[Opening LISTED RECORDS section]

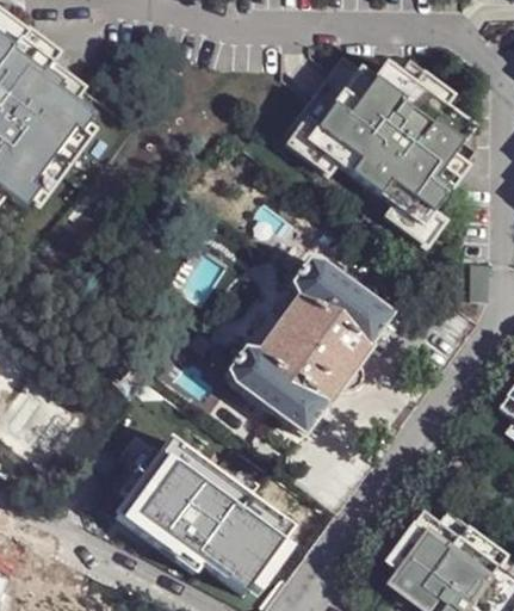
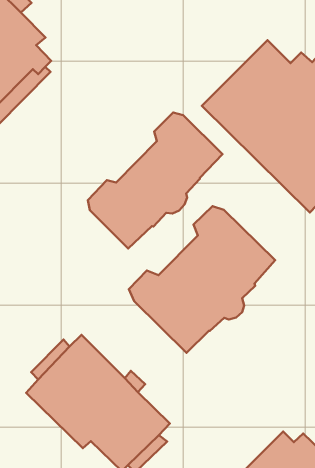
building: none -> [88,112,223,248]

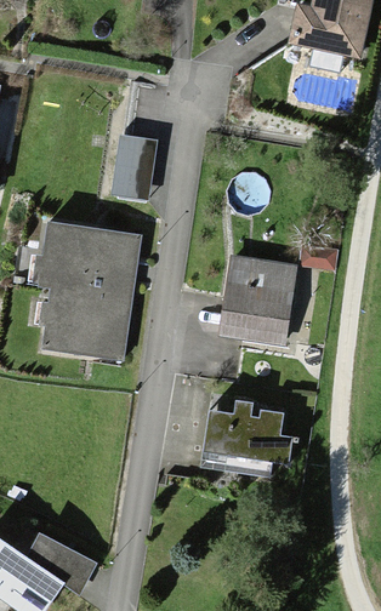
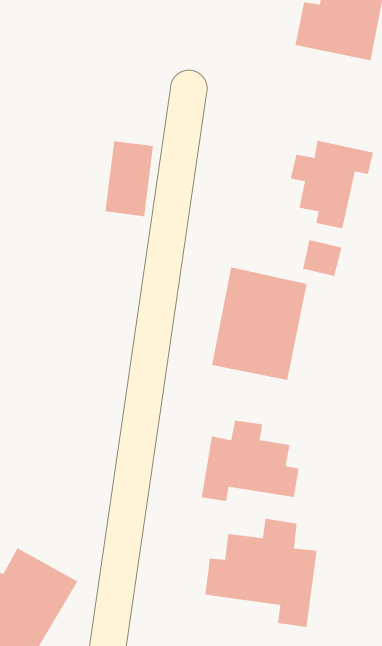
building: none -> [290,140,374,229]
building: [33,224,141,362] -> none
building: none -> [204,518,318,628]

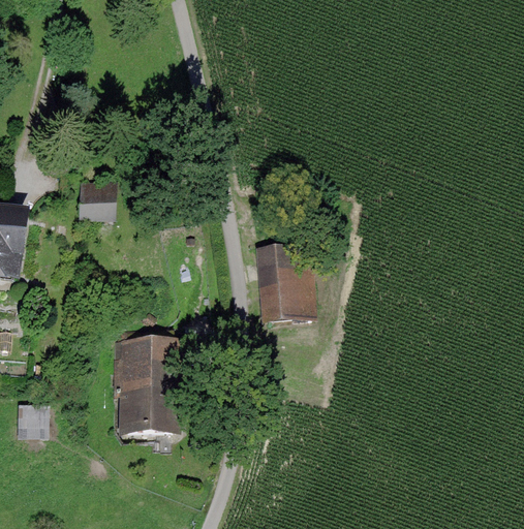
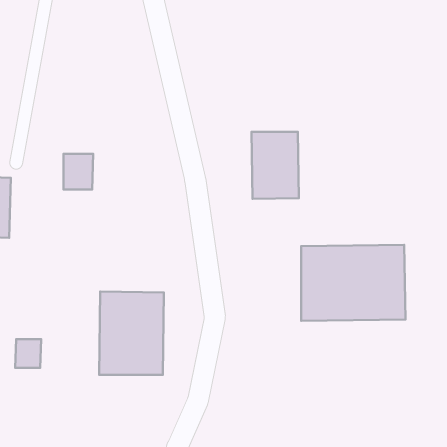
building: [258,243,313,320] -> [251,132,299,199]
building: none -> [301,245,406,321]

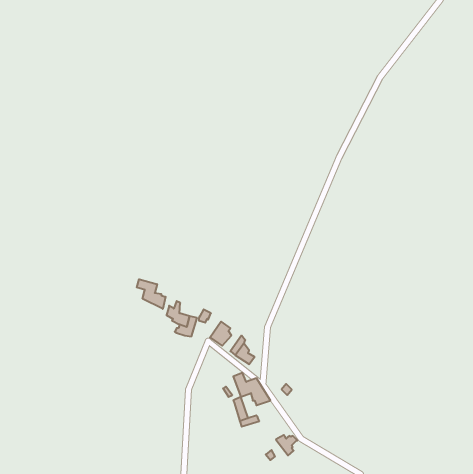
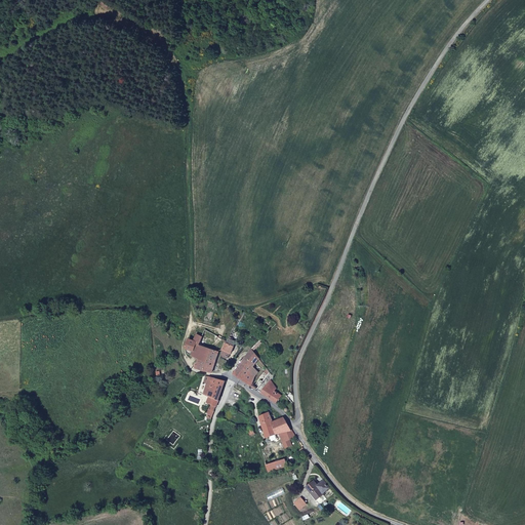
building: [137,279,166,309] -> none
building: none -> [202,375,224,417]

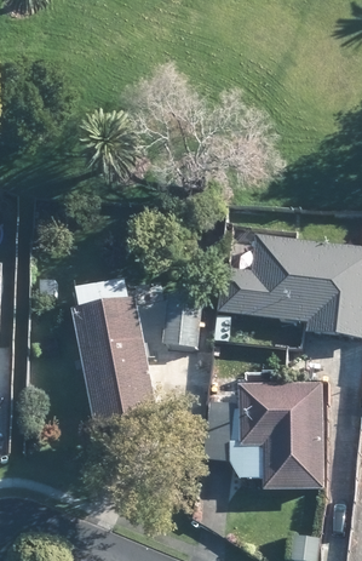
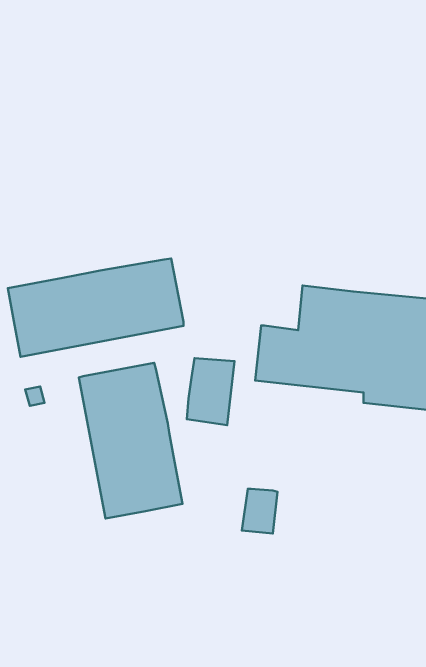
building: none -> [8,259,183,357]
building: [241,382,326,488] -> none

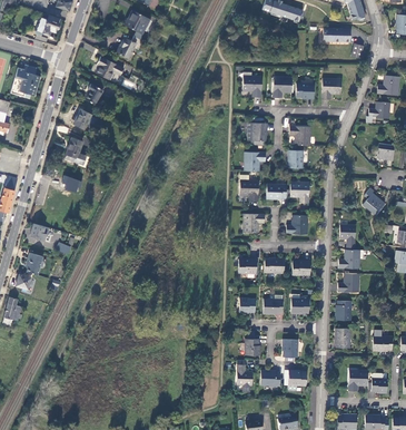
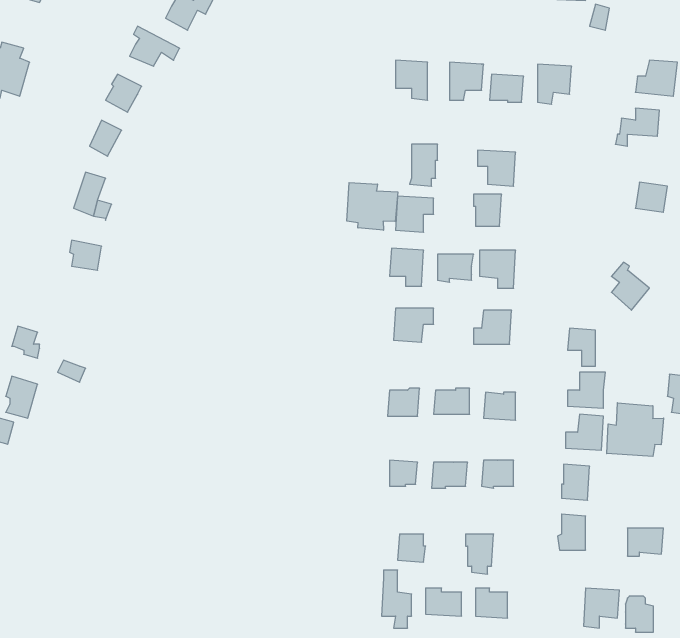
building: none -> [347,183,398,230]
building: none -> [607,403,664,456]

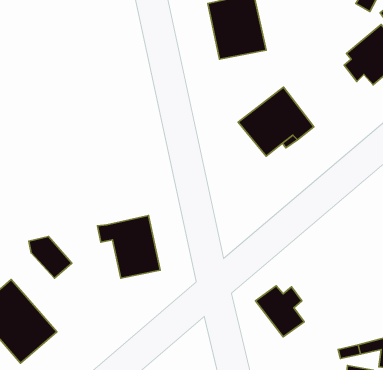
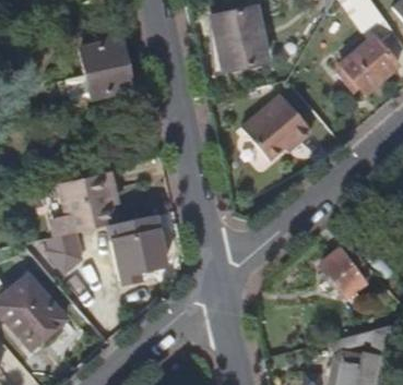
building: none -> [78,41,129,99]
building: none -> [64,173,115,232]
building: [255,286,304,337] -> [319,250,365,298]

[Closing LISTED RECORDS section]

:: REQUEST ::
Your copy should begin at the line containing "building: none -> [347,183,398,230]" and end at the last line of the data above, matching each line exactly and holding no pictures.

:: RESPONSE ::
building: none -> [347,183,398,230]
building: none -> [607,403,664,456]

building: none -> [78,41,129,99]
building: none -> [64,173,115,232]
building: [255,286,304,337] -> [319,250,365,298]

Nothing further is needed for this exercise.